:: PROBLEM TO SOLVE ::
Pull every line with the word "plus" out of the entries below.

[Revision comparison data]
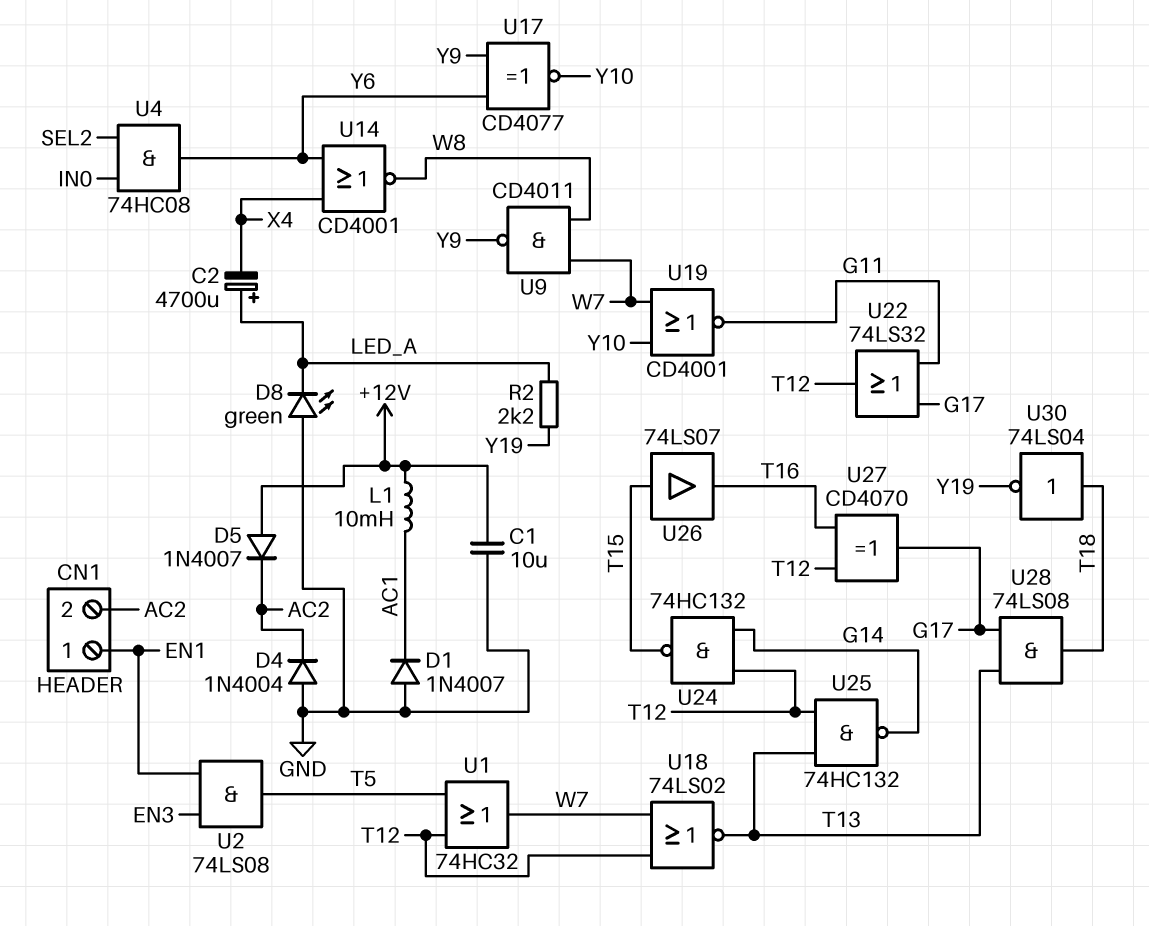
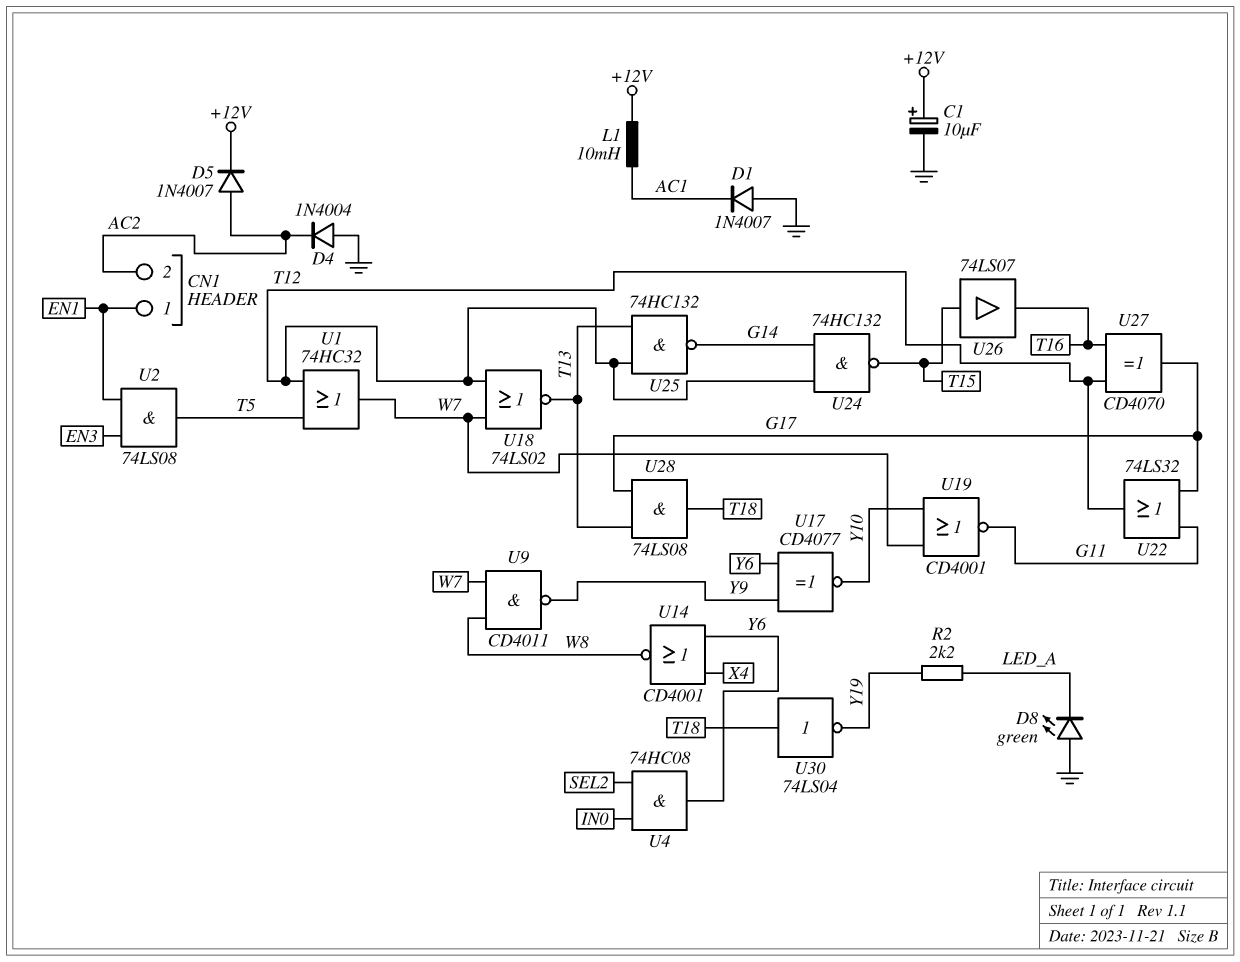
C1: 10uF (+12V, GND) -> 10uF (plus +12V, minus GND)
C2: 4700uF (plus LED_A, minus X4) -> none
D5: diode 1N4007 (A +12V, K AC2) -> diode 1N4007 (A AC2, K +12V)

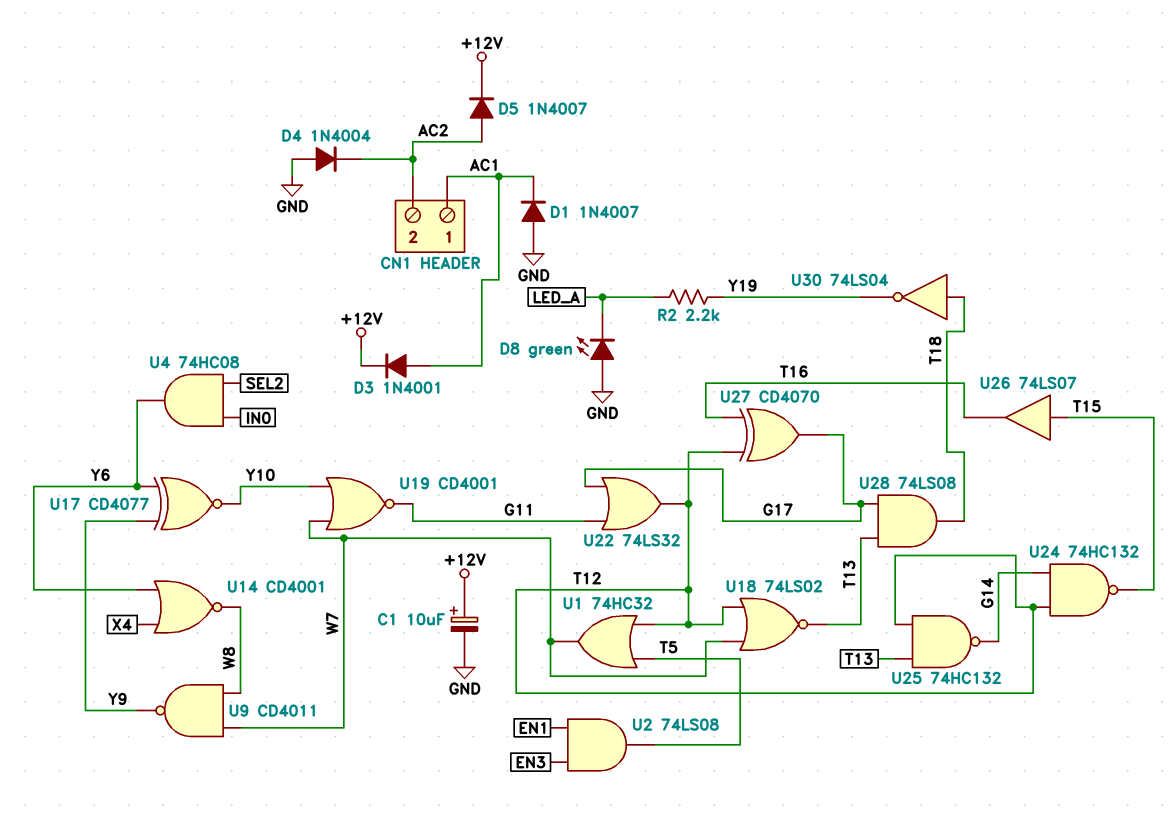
CN1 pin 1: EN1 -> AC1
D3: none -> diode 1N4001 (A AC1, K +12V)
L1: 10mH (+12V, AC1) -> none

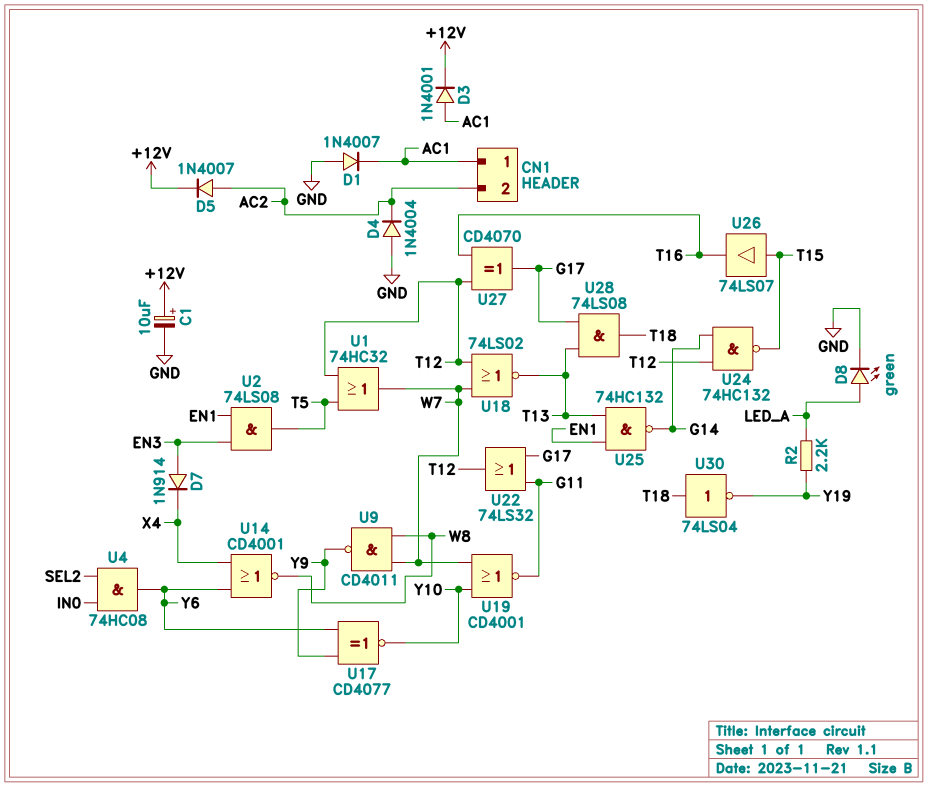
D7: none -> diode 1N914 (A EN3, K X4)
D8: LED green (A GND, K LED_A) -> LED green (A LED_A, K GND)
U25: NAND 74HC132 (in T12, in T13, out G14) -> NAND 74HC132 (in EN1, in T13, out G14)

:: REPLY TO THE TASK ::
C1: 10uF (+12V, GND) -> 10uF (plus +12V, minus GND)
C2: 4700uF (plus LED_A, minus X4) -> none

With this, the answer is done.